_Exercise aim:_ Repeat each entry exactly, but do not carry over the pictures.

[Edit tracking data]
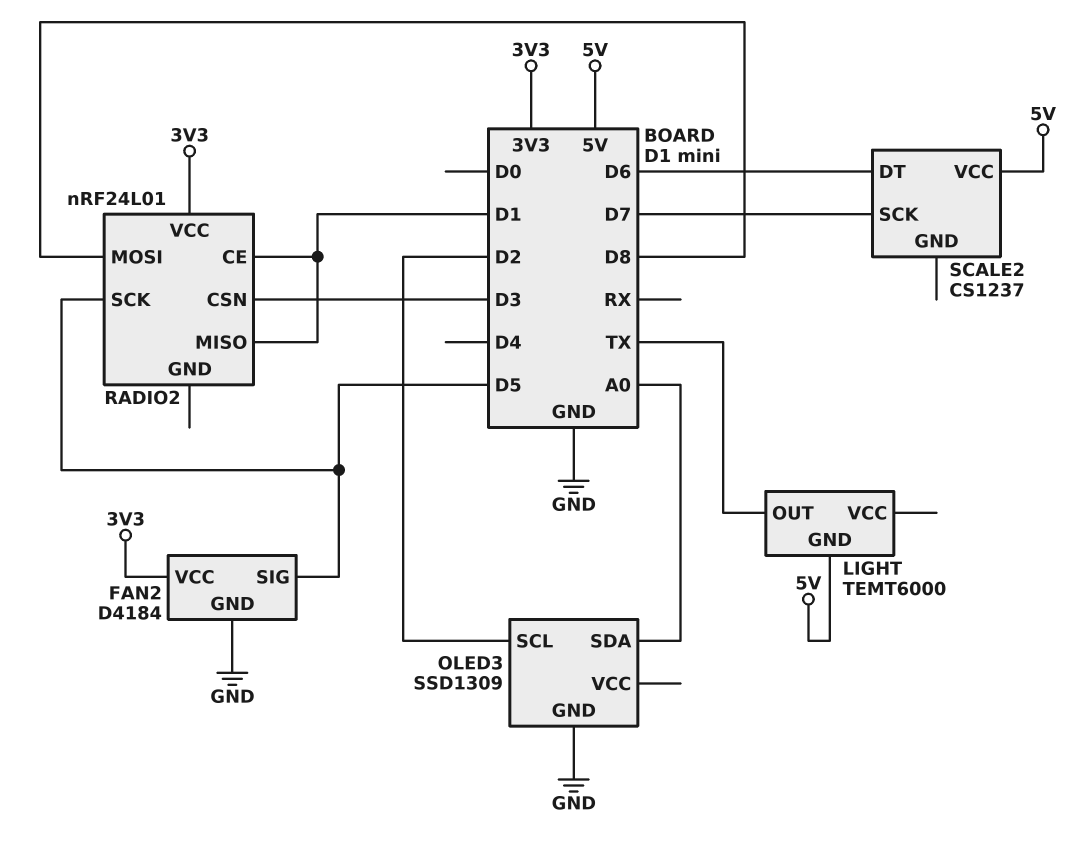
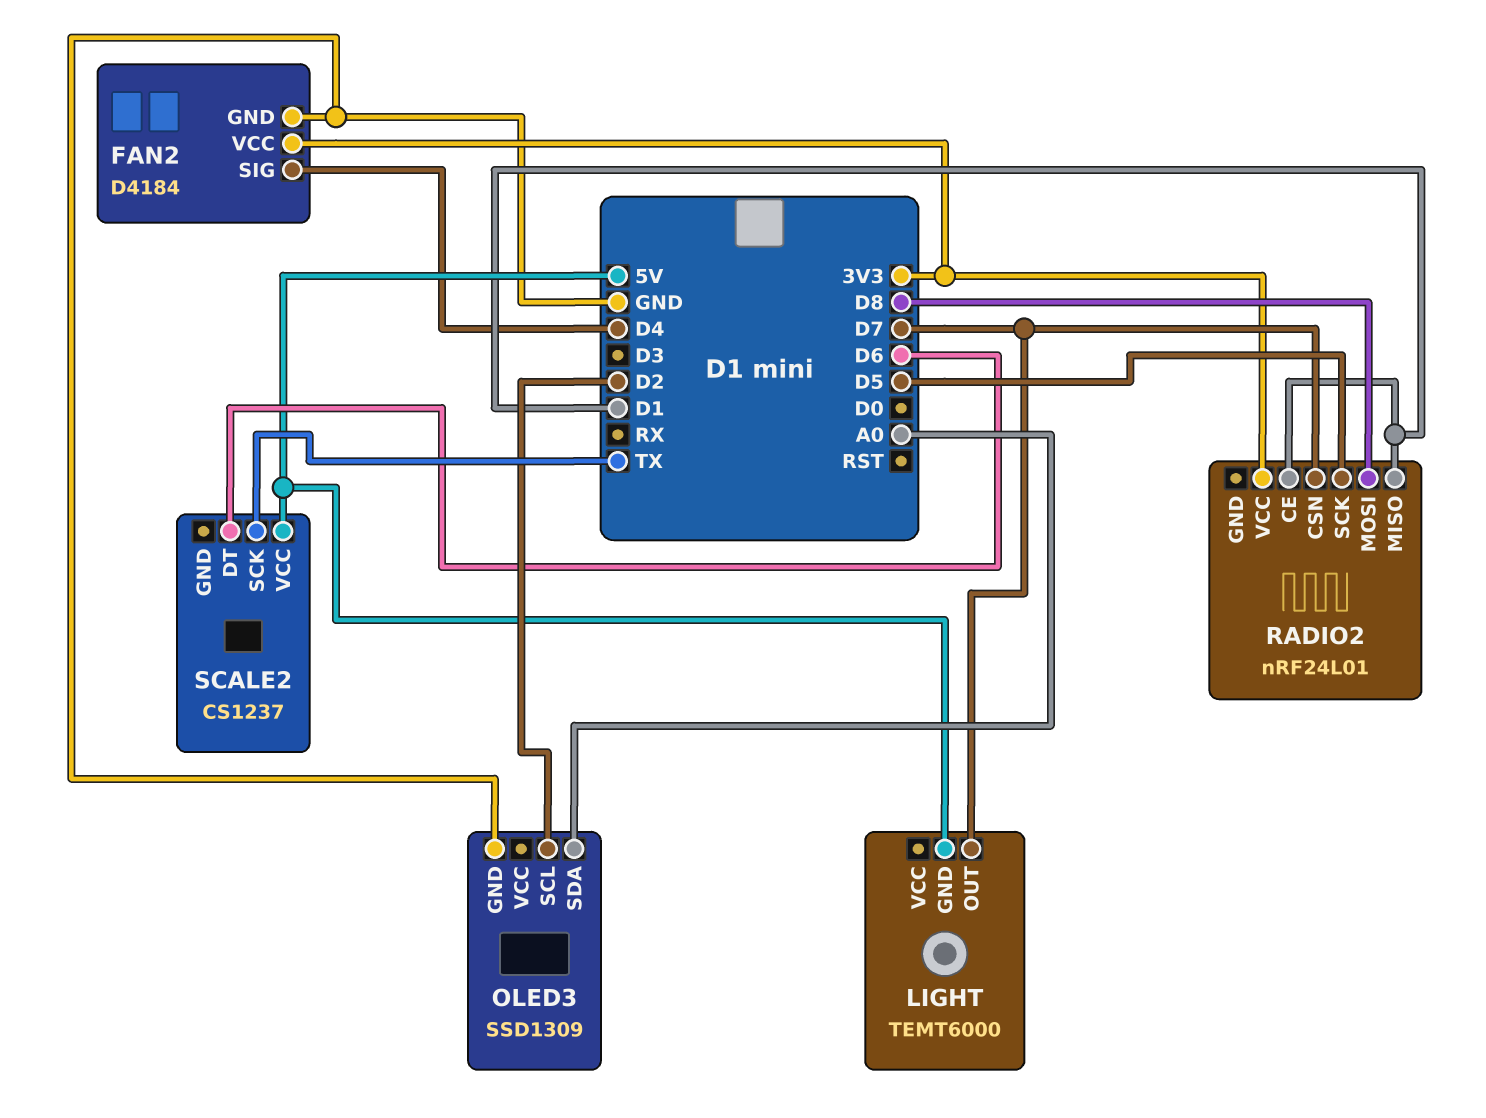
FAN2 pin SIG: D5 -> D4
LIGHT pin OUT: TX -> D7
RADIO2 pin CSN: D3 -> D7
SCALE2 pin SCK: D7 -> TX

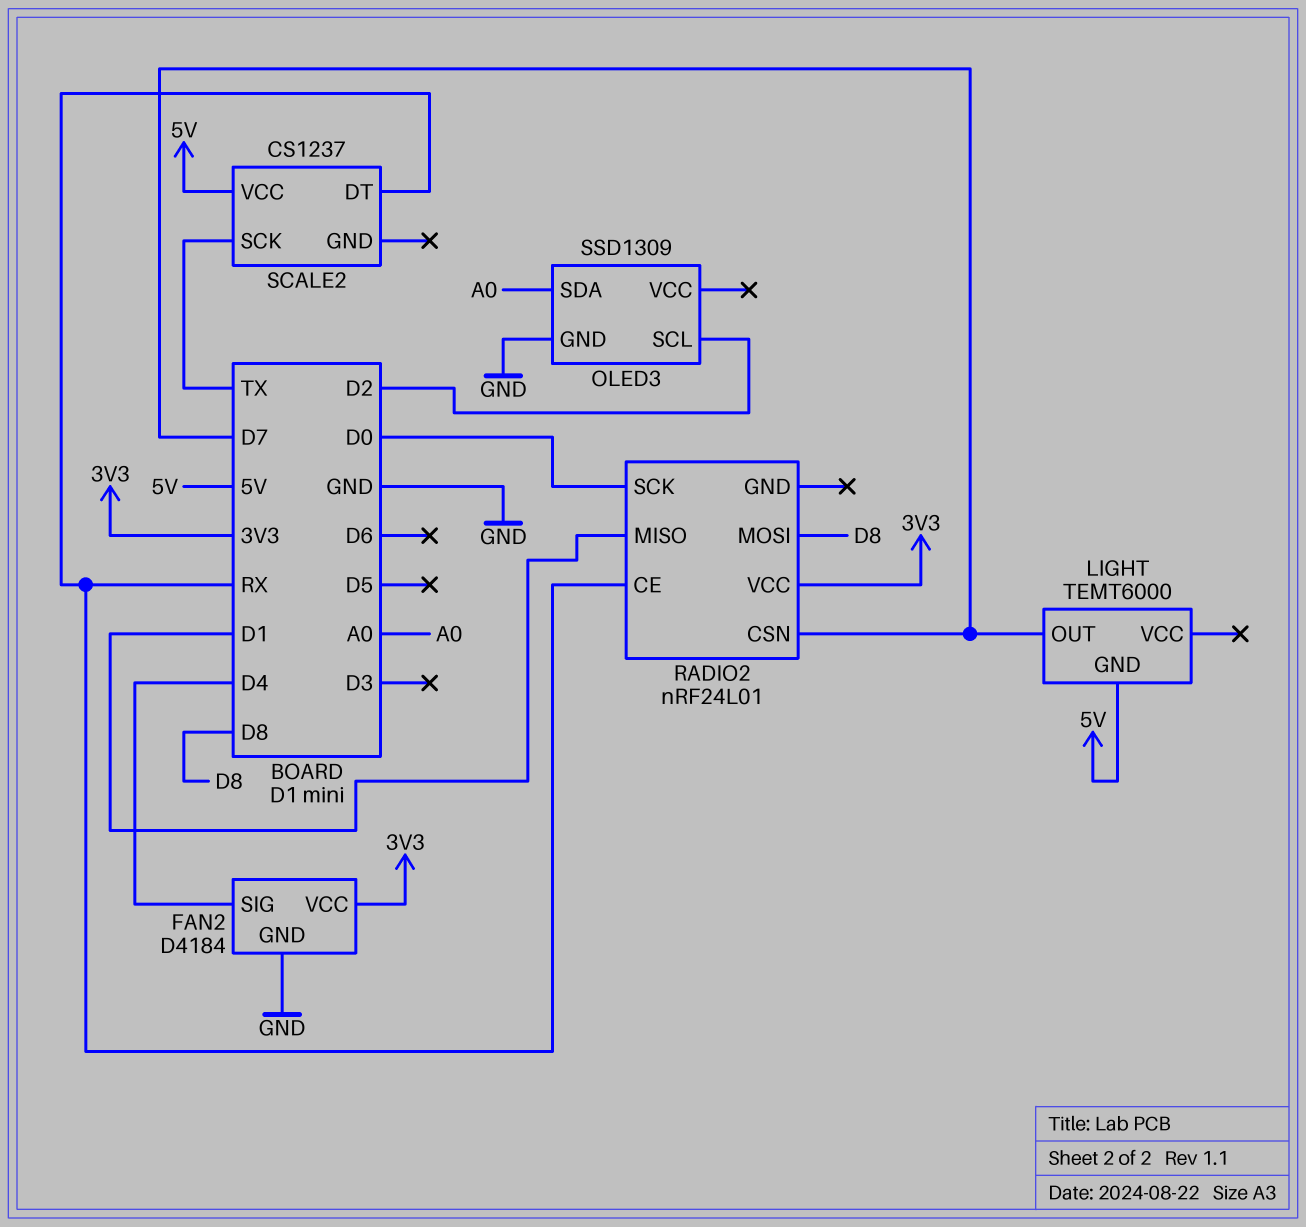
RADIO2 pin CE: D1 -> RX
RADIO2 pin SCK: D5 -> D0
SCALE2 pin DT: D6 -> RX

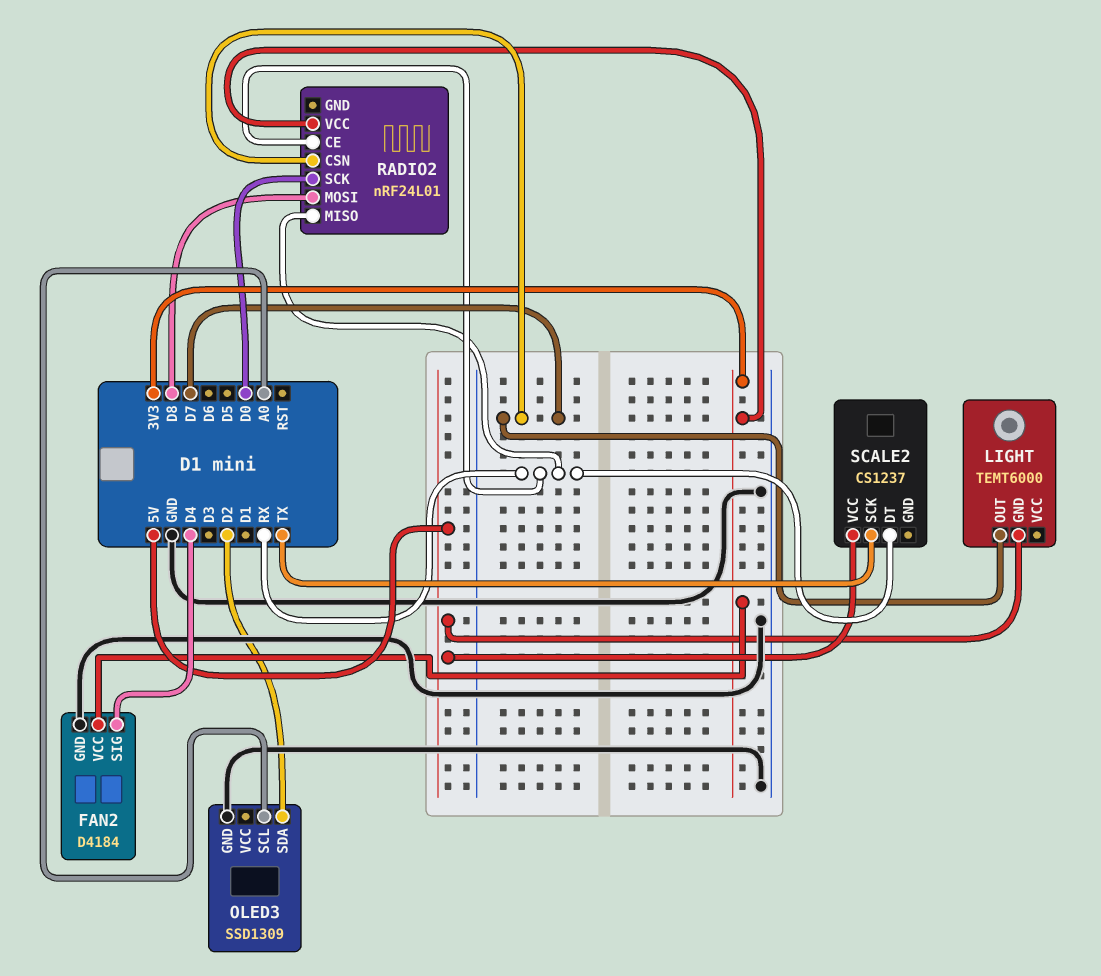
OLED3 pin SCL: D2 -> A0
OLED3 pin SDA: A0 -> D2
RADIO2 pin MISO: D1 -> RX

_Response to this task:_
FAN2 pin SIG: D5 -> D4
LIGHT pin OUT: TX -> D7
RADIO2 pin CSN: D3 -> D7
SCALE2 pin SCK: D7 -> TX

RADIO2 pin CE: D1 -> RX
RADIO2 pin SCK: D5 -> D0
SCALE2 pin DT: D6 -> RX

OLED3 pin SCL: D2 -> A0
OLED3 pin SDA: A0 -> D2
RADIO2 pin MISO: D1 -> RX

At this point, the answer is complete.